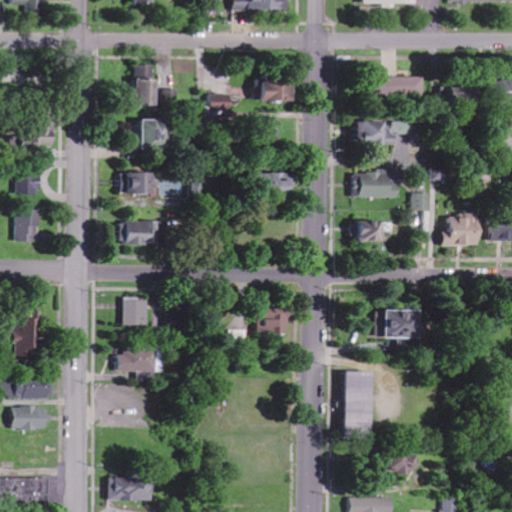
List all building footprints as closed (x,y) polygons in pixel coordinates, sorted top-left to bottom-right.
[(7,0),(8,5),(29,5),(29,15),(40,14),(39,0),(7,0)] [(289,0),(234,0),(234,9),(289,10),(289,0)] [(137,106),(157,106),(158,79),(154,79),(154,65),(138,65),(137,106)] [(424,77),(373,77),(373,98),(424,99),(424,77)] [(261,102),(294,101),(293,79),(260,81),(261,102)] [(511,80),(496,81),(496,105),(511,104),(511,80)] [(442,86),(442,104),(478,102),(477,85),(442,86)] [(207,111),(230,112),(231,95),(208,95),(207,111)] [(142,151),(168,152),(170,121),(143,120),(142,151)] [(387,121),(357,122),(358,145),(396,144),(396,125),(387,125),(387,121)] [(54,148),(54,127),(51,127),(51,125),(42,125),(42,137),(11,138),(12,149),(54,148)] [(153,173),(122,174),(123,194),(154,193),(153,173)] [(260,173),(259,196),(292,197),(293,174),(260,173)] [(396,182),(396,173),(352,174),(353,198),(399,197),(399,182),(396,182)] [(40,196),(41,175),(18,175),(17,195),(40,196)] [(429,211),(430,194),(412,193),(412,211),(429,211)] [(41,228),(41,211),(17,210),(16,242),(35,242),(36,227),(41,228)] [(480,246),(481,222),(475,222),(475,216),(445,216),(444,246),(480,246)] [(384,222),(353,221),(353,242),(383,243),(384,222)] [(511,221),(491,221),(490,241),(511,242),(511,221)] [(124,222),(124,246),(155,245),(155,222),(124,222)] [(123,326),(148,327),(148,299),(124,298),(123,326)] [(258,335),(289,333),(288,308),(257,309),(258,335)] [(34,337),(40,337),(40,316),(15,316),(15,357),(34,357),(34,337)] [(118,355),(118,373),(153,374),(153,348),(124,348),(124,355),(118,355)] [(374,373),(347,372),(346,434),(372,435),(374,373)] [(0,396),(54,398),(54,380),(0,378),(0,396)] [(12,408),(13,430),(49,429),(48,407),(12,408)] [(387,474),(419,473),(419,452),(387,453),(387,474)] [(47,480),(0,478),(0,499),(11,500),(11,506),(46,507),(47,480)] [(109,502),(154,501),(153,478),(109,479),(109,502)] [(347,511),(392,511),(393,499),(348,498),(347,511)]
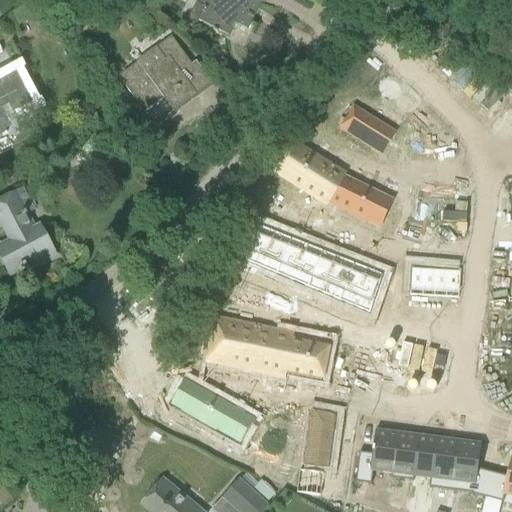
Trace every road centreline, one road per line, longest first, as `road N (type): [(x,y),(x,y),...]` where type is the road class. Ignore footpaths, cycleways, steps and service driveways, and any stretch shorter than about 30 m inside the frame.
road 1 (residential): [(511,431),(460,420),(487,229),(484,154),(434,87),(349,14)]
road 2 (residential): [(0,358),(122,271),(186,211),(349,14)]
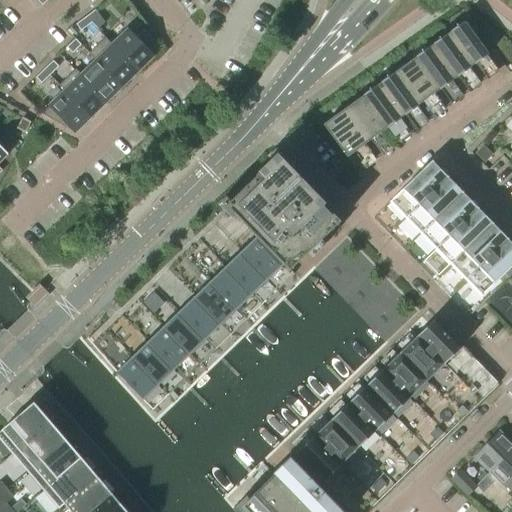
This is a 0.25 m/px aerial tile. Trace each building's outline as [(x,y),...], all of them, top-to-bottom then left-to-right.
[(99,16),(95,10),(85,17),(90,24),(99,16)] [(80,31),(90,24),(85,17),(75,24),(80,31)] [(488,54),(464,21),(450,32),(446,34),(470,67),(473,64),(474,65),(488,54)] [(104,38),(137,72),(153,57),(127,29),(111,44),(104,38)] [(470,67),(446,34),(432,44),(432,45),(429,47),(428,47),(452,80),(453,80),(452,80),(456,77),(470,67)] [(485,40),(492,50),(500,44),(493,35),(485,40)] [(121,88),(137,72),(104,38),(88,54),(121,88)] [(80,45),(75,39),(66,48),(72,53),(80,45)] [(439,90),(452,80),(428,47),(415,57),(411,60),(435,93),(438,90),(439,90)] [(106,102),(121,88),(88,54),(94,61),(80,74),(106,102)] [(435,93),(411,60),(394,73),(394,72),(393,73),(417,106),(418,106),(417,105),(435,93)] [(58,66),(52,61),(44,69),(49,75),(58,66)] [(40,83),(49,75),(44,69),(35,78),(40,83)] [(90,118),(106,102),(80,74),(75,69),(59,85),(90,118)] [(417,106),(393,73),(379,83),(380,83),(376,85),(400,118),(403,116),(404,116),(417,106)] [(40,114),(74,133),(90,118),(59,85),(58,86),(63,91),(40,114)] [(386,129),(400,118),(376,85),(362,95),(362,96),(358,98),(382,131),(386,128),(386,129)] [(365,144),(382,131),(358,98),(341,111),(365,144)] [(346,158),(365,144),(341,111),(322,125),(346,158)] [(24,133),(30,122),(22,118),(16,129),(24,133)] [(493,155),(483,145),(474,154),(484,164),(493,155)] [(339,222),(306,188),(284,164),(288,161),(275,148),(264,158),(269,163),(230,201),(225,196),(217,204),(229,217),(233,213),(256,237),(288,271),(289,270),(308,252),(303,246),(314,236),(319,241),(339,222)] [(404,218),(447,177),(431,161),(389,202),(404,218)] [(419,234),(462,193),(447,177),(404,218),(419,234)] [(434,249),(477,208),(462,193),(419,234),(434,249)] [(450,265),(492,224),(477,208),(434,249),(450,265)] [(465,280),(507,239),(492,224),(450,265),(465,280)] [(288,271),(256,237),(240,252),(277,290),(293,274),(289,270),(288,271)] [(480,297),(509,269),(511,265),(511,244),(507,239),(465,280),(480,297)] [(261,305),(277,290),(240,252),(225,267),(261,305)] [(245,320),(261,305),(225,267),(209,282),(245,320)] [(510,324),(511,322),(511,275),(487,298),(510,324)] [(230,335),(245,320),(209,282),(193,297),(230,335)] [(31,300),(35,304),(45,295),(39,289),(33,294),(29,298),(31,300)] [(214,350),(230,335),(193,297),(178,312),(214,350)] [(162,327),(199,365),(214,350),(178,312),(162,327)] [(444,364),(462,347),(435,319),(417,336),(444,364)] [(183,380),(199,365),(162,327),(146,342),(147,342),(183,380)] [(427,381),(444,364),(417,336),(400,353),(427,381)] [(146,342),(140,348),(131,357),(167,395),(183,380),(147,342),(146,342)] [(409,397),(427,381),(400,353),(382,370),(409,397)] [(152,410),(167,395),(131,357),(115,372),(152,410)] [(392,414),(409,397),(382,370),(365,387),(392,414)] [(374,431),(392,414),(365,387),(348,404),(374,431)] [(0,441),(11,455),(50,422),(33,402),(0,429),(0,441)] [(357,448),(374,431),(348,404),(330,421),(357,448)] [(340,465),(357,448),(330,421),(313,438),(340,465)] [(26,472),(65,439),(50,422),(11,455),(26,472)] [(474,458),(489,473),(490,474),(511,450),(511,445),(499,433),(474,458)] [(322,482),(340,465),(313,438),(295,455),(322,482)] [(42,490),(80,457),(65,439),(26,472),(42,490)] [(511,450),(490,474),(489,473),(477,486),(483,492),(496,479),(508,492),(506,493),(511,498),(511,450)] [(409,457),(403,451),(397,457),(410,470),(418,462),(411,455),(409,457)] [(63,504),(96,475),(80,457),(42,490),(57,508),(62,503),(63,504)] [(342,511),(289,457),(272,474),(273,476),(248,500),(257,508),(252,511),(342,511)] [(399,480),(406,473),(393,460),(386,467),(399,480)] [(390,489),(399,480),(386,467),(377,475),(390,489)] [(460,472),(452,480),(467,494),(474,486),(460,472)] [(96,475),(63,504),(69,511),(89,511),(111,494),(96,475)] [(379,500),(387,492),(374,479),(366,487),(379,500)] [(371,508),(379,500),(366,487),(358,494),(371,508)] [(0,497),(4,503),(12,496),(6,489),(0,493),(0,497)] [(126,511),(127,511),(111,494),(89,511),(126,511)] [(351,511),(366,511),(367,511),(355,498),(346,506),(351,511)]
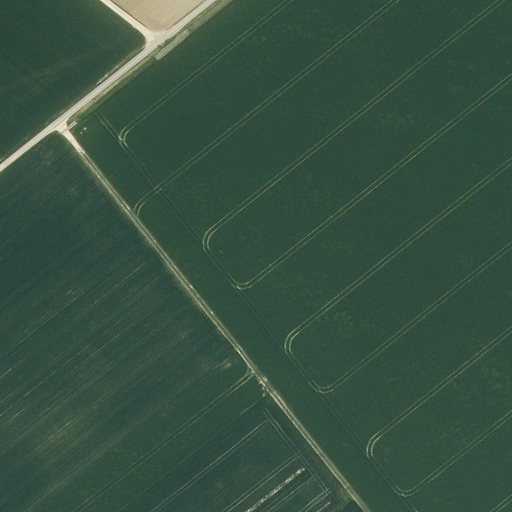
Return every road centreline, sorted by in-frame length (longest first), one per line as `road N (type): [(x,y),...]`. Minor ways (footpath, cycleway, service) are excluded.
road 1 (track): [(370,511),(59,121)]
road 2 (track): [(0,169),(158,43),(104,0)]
§
§ Problem requirements: Repeat verbatim the part of the entries that opens with the line containing "Return every road" and runs through the last line of the entries, both ends included.

§ Answer in full:
Return every road centreline, sorted by in-frame length (longest first), one per line as `road N (type): [(x,y),...]`. Minor ways (footpath, cycleway, service) are excluded.
road 1 (track): [(370,511),(59,121)]
road 2 (track): [(0,169),(158,43),(104,0)]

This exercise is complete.